Count the lines in the entries below that contain the string "kern", treating uppercase and lowercase letters as different. Reply with the number alone.
>> Begin
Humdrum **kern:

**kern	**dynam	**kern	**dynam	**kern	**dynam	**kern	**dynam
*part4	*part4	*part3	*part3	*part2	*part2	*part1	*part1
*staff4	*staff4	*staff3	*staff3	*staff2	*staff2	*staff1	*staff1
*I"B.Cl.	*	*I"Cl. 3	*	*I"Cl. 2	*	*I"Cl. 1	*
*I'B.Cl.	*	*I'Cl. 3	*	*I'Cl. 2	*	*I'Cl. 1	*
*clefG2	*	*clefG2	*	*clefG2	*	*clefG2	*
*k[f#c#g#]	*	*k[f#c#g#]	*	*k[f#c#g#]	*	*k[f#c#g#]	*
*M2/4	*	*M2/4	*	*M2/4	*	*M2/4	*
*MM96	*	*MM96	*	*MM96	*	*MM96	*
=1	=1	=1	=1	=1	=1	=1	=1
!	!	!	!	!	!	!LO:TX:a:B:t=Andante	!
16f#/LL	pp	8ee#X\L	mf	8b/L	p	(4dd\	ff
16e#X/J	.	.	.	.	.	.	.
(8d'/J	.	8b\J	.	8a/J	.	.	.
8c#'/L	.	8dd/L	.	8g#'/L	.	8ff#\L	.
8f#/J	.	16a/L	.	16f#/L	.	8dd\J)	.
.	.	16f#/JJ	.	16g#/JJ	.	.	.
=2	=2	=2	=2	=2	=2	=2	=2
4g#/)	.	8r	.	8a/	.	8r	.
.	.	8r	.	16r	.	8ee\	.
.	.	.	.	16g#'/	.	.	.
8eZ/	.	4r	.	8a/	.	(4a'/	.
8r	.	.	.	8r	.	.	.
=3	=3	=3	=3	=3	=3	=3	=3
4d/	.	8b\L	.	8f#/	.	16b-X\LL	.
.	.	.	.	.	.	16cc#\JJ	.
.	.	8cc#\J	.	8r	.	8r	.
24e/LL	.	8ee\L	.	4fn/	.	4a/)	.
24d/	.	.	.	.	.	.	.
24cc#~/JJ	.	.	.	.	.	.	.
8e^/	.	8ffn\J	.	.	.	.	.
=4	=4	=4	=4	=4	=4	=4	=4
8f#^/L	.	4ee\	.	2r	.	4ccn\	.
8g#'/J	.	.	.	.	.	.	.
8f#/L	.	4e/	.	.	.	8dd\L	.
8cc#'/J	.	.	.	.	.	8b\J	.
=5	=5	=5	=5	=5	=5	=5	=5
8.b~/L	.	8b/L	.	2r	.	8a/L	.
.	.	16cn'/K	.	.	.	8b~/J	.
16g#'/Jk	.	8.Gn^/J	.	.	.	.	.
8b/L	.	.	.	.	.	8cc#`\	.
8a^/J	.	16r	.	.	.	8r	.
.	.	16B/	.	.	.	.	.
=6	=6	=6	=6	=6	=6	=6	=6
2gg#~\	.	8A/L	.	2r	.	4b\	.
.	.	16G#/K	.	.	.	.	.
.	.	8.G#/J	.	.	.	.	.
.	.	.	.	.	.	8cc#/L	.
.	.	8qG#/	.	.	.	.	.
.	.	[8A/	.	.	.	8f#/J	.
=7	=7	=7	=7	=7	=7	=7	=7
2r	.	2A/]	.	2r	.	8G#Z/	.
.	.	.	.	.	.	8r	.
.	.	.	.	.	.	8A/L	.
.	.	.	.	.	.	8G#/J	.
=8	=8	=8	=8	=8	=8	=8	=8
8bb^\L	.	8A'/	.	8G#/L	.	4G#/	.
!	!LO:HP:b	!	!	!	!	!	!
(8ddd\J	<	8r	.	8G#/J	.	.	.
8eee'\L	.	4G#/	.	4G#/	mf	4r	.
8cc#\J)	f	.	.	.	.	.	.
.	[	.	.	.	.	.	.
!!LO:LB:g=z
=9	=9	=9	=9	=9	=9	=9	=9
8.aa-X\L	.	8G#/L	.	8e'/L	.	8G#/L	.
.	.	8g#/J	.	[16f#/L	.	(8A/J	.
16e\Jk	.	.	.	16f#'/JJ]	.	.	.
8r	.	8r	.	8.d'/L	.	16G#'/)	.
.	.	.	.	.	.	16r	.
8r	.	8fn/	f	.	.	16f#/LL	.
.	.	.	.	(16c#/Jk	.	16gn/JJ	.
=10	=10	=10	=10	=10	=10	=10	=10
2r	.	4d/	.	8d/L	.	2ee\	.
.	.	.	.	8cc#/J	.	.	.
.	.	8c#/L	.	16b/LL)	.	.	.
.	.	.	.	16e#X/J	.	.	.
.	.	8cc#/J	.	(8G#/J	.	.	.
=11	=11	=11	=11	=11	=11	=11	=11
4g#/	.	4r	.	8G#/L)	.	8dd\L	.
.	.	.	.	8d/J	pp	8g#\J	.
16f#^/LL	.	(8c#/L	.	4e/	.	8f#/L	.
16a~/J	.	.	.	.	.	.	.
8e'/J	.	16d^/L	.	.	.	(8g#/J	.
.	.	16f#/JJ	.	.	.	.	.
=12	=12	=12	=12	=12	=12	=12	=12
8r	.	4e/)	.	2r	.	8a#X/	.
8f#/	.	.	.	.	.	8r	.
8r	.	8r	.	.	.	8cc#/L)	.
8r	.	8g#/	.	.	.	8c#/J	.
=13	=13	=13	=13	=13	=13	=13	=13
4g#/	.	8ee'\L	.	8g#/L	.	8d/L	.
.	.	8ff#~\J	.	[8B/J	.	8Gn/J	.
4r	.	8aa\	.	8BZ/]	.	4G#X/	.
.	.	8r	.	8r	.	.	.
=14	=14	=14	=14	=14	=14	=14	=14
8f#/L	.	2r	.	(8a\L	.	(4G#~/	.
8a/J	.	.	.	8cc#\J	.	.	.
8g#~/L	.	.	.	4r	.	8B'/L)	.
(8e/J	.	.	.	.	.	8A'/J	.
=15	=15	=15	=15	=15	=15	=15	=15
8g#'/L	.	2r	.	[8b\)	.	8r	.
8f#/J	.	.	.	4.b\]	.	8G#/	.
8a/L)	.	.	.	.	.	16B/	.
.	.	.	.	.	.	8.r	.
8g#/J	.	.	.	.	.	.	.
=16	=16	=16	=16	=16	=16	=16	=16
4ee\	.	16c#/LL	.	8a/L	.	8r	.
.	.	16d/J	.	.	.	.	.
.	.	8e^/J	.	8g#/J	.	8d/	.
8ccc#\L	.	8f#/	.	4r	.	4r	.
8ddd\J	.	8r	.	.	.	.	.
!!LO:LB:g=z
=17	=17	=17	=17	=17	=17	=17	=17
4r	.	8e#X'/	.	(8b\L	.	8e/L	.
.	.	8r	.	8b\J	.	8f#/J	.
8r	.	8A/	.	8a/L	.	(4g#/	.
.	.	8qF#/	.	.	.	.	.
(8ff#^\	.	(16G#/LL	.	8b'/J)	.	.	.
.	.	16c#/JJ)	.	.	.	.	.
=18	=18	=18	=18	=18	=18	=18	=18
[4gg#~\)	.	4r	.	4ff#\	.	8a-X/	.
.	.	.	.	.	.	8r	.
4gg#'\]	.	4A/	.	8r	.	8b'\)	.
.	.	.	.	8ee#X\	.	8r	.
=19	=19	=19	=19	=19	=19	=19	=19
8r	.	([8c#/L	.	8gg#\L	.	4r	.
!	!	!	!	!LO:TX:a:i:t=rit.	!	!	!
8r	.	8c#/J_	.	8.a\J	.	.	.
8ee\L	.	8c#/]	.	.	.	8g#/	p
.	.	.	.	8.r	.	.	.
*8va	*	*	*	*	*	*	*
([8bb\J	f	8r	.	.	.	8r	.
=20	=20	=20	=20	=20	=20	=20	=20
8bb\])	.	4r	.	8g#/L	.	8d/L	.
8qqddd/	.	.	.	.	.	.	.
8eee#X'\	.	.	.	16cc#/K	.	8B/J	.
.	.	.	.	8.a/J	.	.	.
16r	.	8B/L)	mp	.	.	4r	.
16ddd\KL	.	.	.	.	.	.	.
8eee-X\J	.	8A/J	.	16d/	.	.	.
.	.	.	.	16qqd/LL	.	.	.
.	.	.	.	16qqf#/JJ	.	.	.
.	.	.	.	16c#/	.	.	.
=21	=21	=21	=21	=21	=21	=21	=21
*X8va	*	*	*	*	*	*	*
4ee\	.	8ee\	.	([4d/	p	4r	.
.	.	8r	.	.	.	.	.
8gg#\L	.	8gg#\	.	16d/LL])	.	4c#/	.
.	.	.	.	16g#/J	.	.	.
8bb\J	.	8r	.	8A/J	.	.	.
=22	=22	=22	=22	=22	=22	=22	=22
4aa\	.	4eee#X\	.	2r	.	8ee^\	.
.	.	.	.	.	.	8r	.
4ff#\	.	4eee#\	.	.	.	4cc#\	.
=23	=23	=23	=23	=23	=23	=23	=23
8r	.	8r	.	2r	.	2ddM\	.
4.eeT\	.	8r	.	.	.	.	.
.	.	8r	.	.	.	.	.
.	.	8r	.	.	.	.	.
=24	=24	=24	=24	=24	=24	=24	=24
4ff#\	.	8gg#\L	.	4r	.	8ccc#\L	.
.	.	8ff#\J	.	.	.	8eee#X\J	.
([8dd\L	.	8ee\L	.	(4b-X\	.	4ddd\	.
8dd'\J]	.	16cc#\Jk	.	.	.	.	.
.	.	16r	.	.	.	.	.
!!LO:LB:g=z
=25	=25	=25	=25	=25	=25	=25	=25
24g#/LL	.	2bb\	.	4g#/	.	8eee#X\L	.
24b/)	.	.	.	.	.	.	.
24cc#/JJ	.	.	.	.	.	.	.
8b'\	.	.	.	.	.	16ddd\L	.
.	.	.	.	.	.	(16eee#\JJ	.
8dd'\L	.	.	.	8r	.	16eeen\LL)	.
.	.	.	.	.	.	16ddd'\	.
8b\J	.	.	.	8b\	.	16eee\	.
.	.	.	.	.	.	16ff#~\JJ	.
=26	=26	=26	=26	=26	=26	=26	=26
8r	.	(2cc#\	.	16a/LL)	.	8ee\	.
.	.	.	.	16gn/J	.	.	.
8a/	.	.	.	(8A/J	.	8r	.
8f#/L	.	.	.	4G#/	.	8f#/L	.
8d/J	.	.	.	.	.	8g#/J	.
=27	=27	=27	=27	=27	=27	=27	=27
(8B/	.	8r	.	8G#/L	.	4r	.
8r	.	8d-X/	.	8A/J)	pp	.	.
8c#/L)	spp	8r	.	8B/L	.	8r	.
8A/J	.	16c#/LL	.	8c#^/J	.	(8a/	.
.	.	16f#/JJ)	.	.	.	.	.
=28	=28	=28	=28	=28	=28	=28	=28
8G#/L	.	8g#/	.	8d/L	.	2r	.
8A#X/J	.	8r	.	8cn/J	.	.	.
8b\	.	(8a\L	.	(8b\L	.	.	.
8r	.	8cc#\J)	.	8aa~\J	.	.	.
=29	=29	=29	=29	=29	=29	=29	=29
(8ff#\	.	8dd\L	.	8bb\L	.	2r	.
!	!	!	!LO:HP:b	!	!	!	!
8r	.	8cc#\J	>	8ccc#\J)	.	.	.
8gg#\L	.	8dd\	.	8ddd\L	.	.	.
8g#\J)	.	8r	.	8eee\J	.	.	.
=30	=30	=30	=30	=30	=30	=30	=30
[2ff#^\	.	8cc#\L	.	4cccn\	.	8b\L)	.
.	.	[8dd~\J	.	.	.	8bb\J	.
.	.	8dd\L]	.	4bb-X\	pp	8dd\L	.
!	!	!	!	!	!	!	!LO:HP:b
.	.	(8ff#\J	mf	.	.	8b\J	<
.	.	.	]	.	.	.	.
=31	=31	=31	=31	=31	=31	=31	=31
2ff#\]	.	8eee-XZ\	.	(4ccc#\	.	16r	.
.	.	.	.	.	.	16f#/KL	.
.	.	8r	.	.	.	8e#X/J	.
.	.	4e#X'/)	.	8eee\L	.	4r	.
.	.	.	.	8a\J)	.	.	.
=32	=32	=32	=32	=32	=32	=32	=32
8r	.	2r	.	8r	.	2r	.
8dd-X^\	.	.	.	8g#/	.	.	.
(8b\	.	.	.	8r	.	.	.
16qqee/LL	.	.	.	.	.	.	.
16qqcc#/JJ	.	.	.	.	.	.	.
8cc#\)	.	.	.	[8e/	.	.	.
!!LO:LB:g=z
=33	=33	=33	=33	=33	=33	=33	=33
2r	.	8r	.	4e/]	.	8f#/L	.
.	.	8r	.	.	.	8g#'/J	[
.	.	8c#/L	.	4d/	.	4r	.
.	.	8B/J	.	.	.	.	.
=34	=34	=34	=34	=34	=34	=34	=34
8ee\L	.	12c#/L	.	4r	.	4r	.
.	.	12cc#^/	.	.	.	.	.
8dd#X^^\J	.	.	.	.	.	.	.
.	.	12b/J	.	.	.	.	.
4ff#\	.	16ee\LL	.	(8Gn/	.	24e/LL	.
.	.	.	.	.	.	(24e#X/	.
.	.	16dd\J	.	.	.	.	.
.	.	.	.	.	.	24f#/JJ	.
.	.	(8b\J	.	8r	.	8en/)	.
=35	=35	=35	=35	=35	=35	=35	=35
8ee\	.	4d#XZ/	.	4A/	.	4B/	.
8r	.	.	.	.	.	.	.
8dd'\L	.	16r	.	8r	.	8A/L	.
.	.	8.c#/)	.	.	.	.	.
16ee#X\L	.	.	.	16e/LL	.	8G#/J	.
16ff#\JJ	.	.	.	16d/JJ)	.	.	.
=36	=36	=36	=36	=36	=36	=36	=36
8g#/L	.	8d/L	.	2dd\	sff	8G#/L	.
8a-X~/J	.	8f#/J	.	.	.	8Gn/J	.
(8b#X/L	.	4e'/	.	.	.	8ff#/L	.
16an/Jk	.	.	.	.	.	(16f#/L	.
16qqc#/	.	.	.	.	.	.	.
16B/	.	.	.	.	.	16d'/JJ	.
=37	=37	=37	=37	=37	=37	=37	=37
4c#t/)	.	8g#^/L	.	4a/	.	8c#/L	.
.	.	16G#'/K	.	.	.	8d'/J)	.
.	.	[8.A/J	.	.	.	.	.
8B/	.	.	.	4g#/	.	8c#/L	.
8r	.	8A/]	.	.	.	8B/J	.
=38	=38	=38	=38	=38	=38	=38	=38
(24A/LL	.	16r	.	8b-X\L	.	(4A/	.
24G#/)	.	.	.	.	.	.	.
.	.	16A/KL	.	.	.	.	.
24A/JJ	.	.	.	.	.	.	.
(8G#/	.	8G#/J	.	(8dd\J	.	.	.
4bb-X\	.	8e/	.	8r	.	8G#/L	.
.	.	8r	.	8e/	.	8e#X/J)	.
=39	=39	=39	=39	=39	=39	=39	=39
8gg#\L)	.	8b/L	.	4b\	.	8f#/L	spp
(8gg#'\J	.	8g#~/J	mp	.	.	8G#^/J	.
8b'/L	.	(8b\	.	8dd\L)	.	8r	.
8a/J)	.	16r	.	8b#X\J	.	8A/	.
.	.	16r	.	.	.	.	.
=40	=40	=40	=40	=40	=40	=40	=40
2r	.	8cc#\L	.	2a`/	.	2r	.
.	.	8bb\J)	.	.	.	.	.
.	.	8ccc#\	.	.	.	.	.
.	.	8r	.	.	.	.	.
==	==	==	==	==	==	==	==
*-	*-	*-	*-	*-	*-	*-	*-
>> End
**OUTPUT OF THE TASK:** 2